Items from a dataset
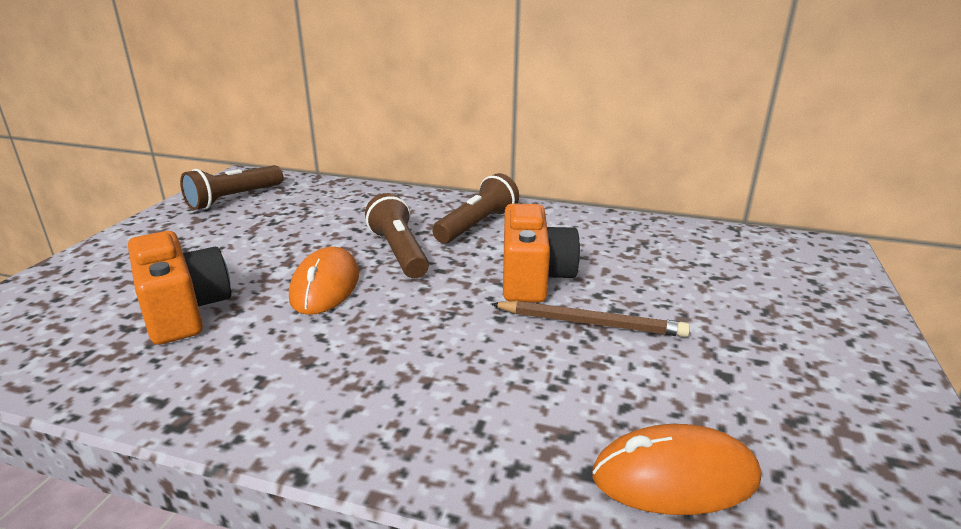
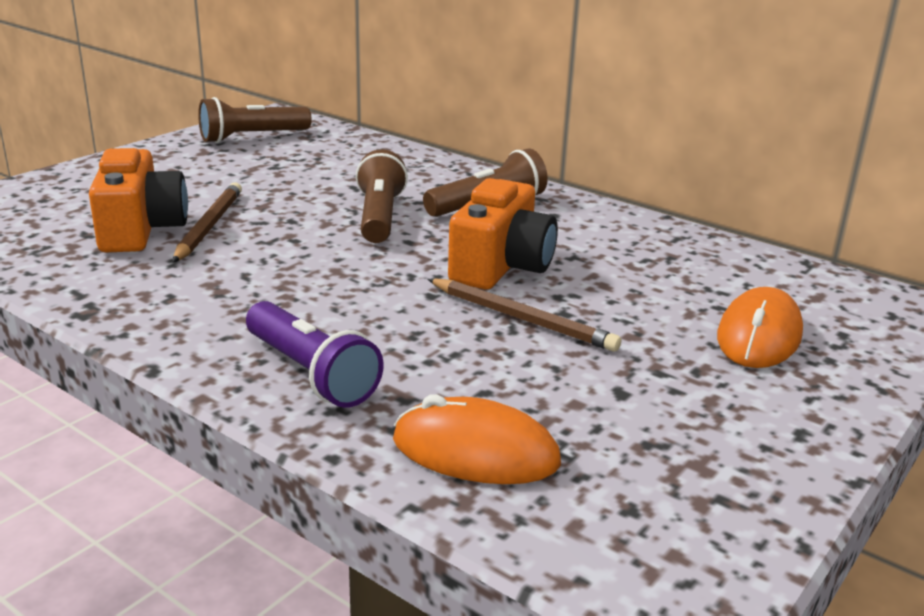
camera: 20 degrees right, 0 degrees up
(251, 292) = (209, 226): none -> brown pencil
(325, 286) = (281, 234): orange mouse -> orange mouse (759, 336)
(461, 432) = (311, 373): none -> purple flashlight

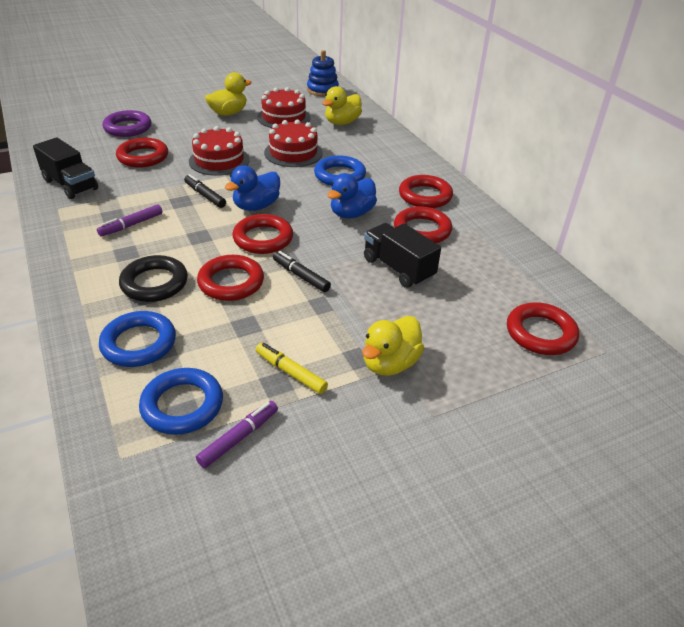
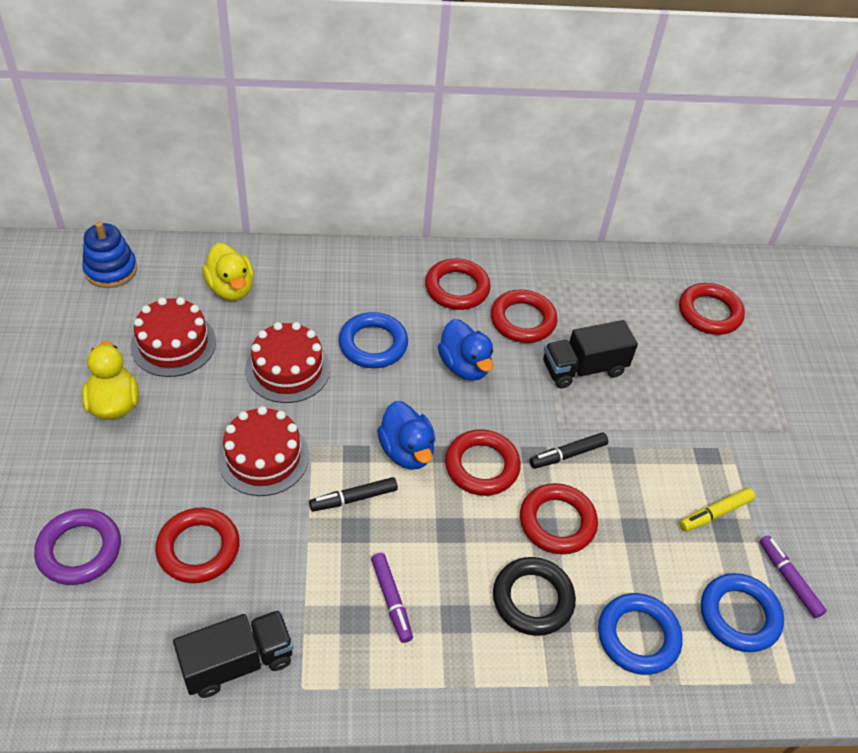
camera: 70 degrees left, 10 degrees up
(390, 363) = (721, 433): yellow duck -> none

YOUR TASK - Copy out all the data without changing anything, and drop the pictures.

YOUR RESPONSE -
camera: 20 degrees right, 0 degrees up
(251, 292) = (209, 226): none -> brown pencil
(325, 286) = (281, 234): orange mouse -> orange mouse (759, 336)
(461, 432) = (311, 373): none -> purple flashlight

camera: 70 degrees left, 10 degrees up
(390, 363) = (721, 433): yellow duck -> none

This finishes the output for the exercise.